▶ EXERCISE OBJECTIVE:
Transcribe exactly, and only, the lines from the one with "none -> pink brick G6:I6 level 1" through the end of the records below, including both of those lines. Skip all pictures.

▶ MATERIAL FOR THIS TASK:
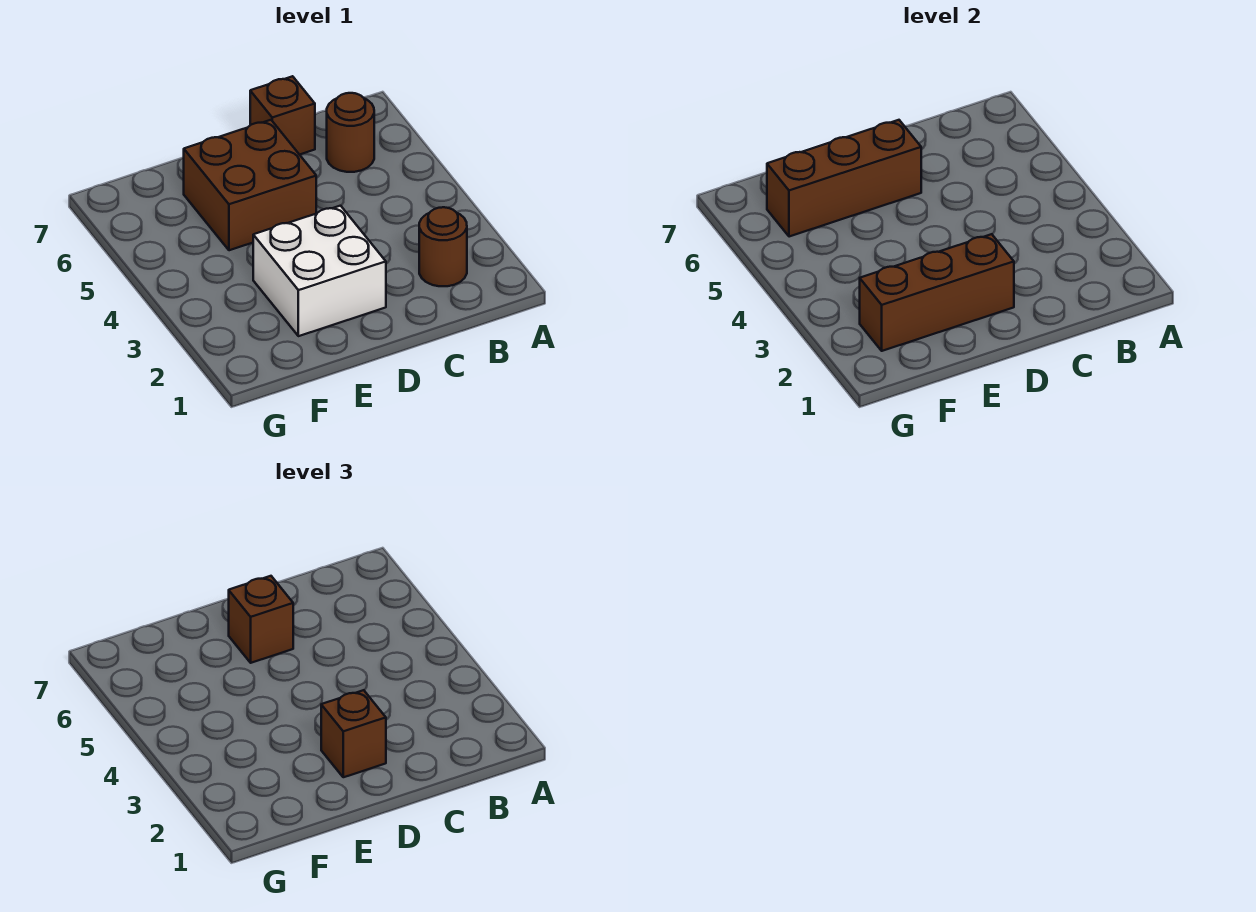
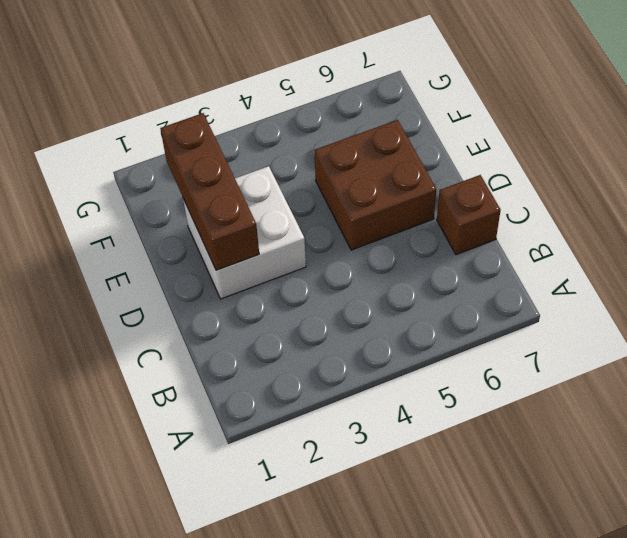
none -> brown round brick B2 level 1
none -> brown round brick B6 level 1

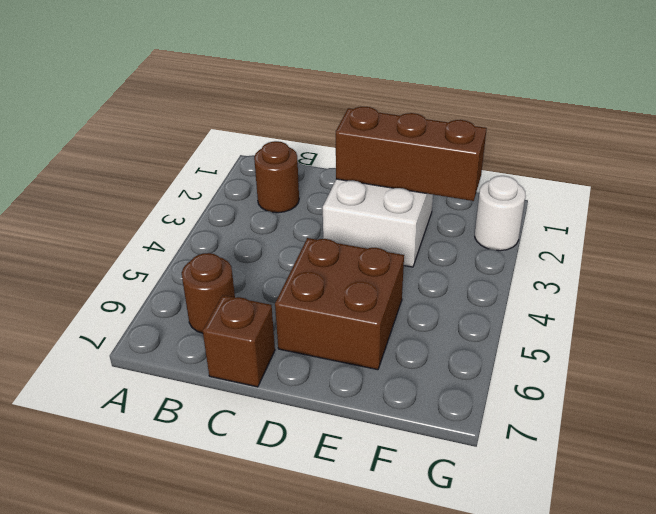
white round brick G2 level 1 -> none
none -> brown brick D6:F6 level 2
none -> brown brick D2 level 3

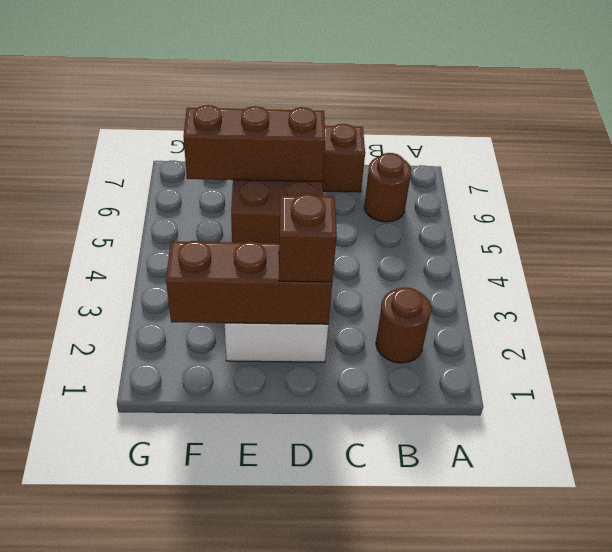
none -> brown brick D6 level 3

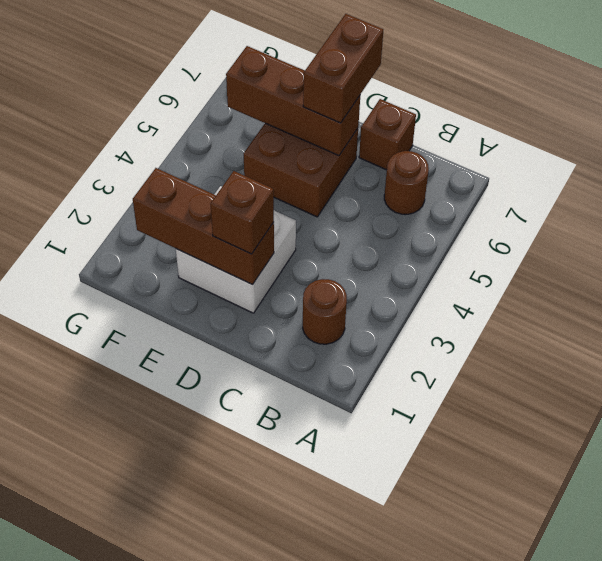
brown brick D6:D7 level 3 -> brown brick D6 level 3

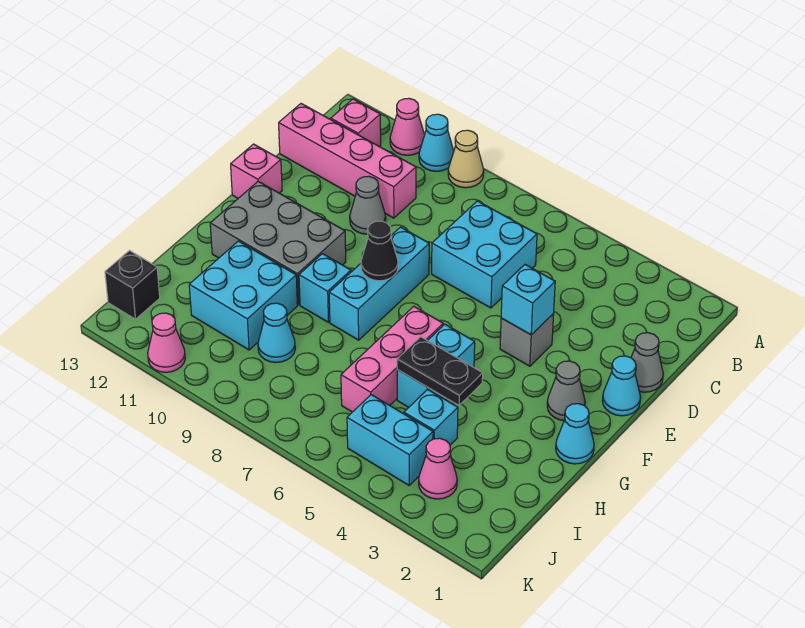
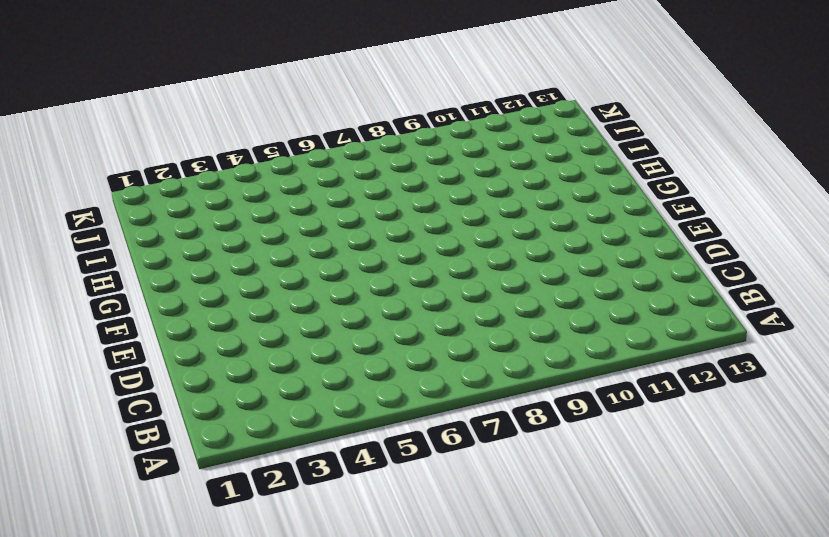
none -> tan cone A9 level 1
none -> cyan cone A10 level 1
none -> pink cone A11 level 1

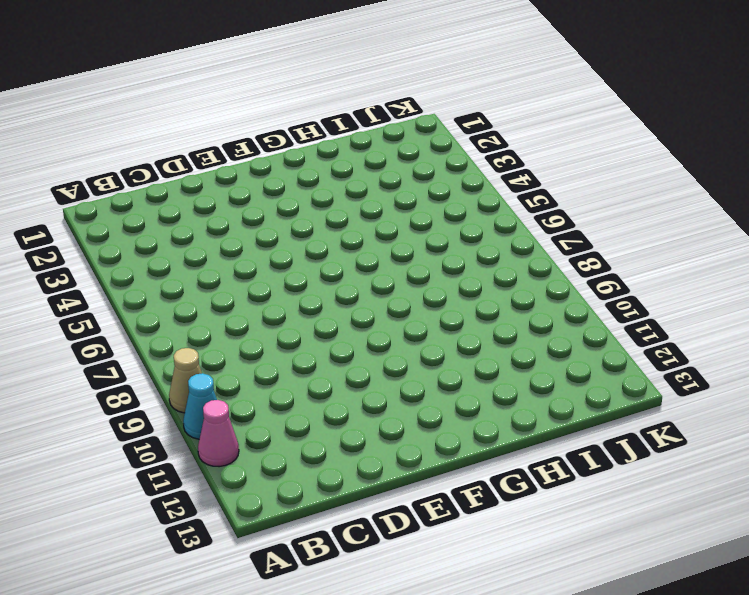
none -> pink brick B12 level 1
none -> cyan brick C6:D7 level 1
none -> pink brick C10:C13 level 1

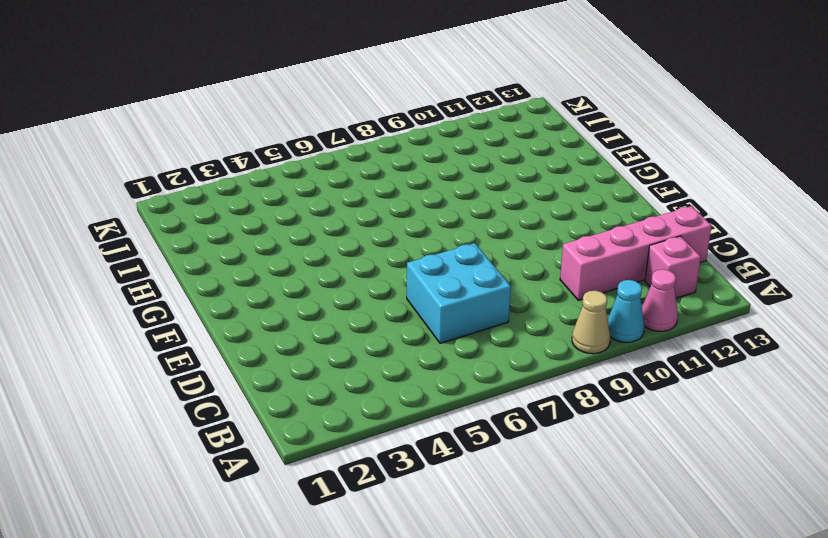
none -> grey cone D1 level 1
none -> grey cone D10 level 1
none -> cyan cone E1 level 1

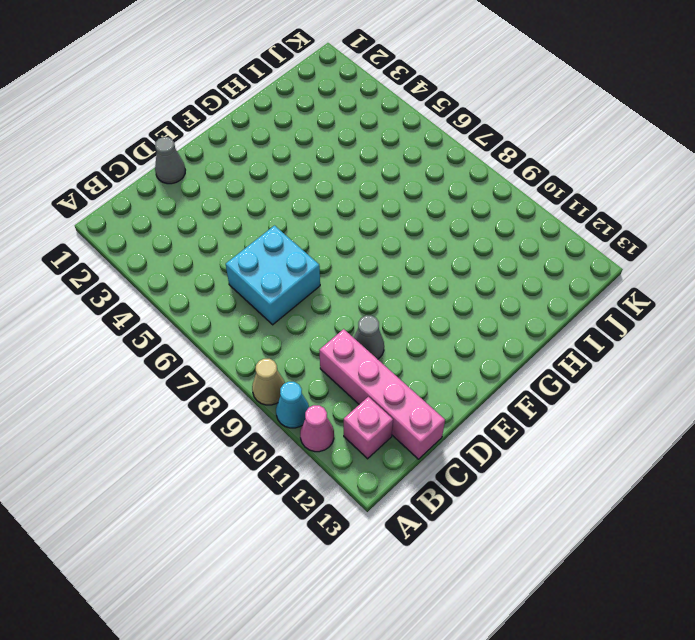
none -> cyan cone E1 level 1
none -> grey brick E4 level 1
none -> cyan brick E8:G8 level 1

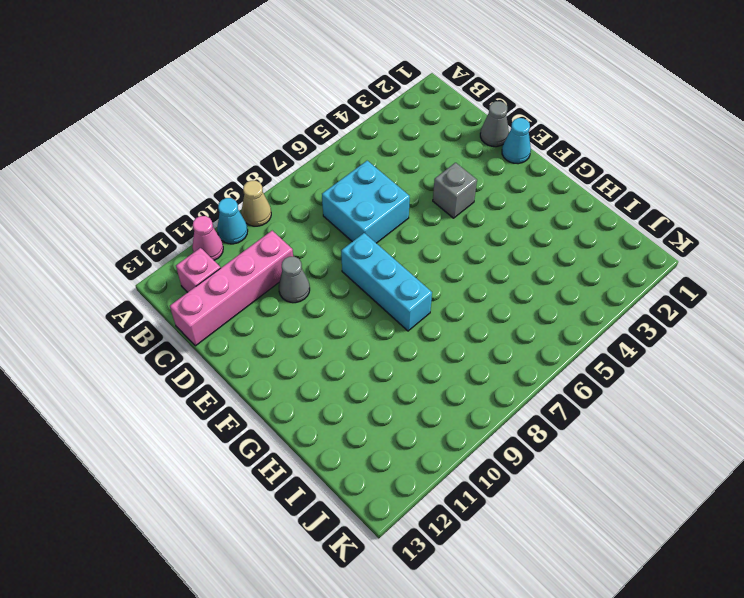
none -> pink brick E13 level 1
none -> grey cone F2 level 1
none -> grey brick F10:G12 level 1

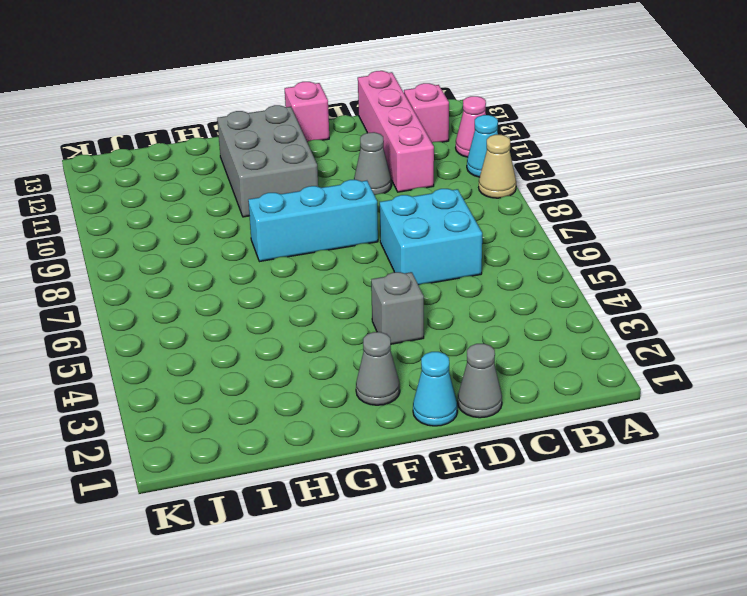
none -> cyan cone G1 level 1
none -> cyan brick G5:H5 level 1
none -> pink brick G6:I6 level 1

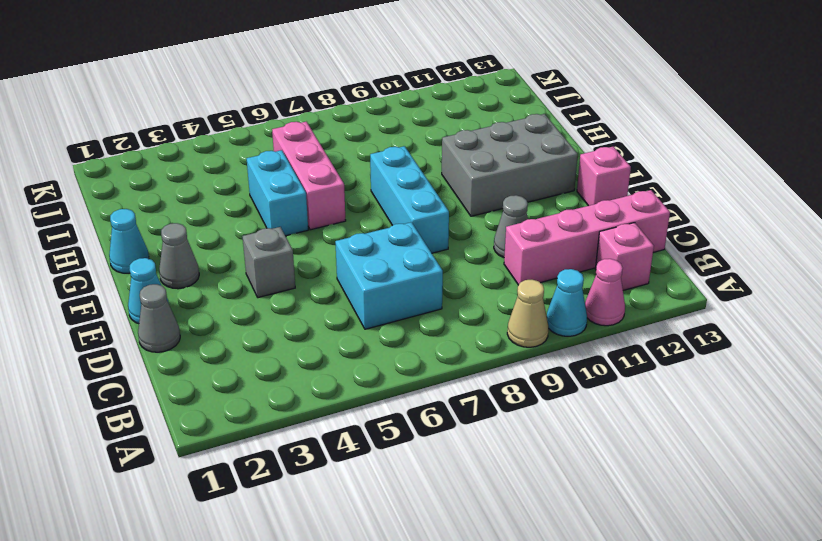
none -> cyan brick G9 level 1
none -> cyan brick H10:I11 level 1
none -> cyan brick I4 level 1

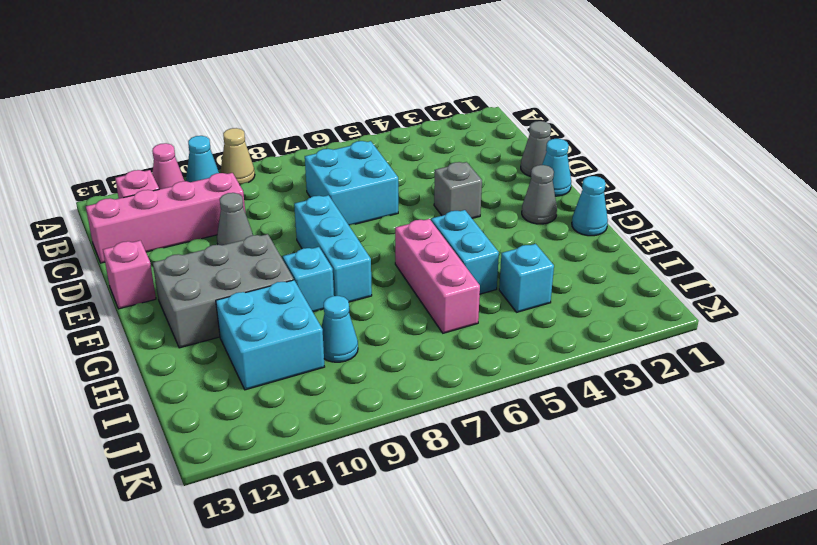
none -> pink cone J3 level 1
none -> cyan brick J4:J5 level 1
none -> black brick J13 level 1

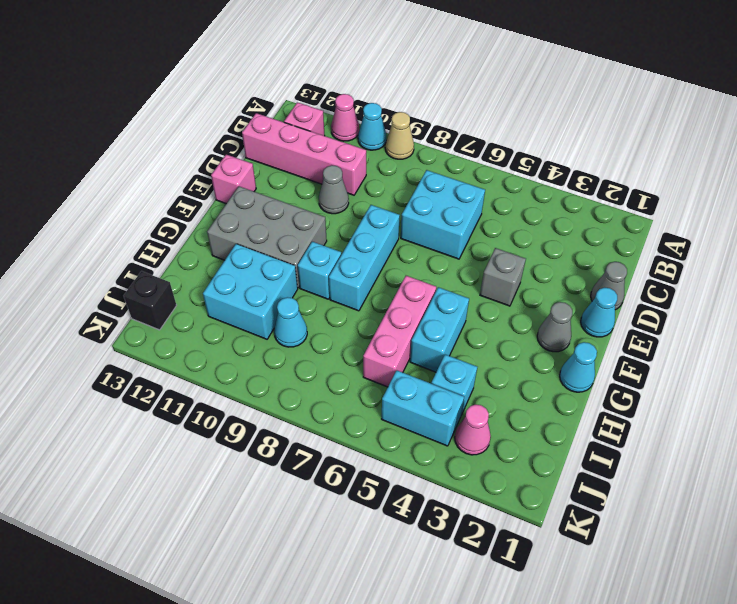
none -> pink cone K11 level 1
none -> cyan brick E4 level 2
none -> black cone F8 level 2

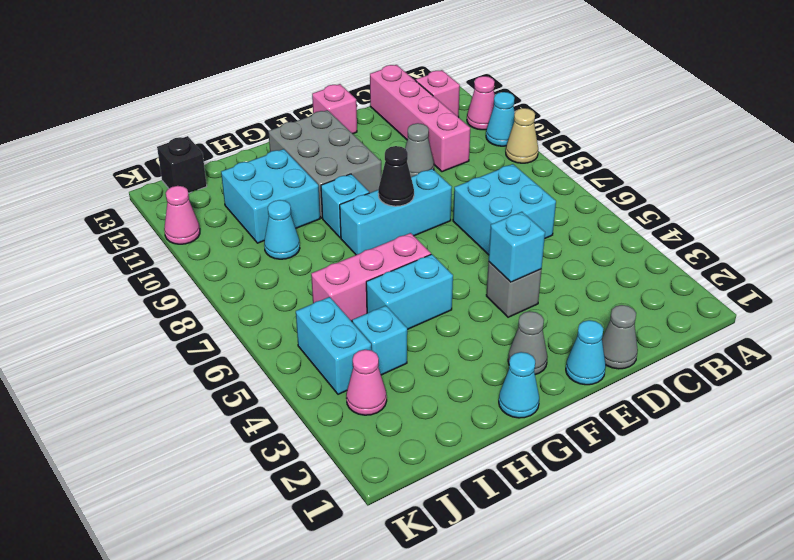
none -> black plate H4:H5 level 2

▶ ANSWER TO THE EXERCISE:
none -> pink brick G6:I6 level 1

none -> cyan brick G9 level 1
none -> cyan brick H10:I11 level 1
none -> cyan brick I4 level 1

none -> pink cone J3 level 1
none -> cyan brick J4:J5 level 1
none -> black brick J13 level 1

none -> pink cone K11 level 1
none -> cyan brick E4 level 2
none -> black cone F8 level 2

none -> black plate H4:H5 level 2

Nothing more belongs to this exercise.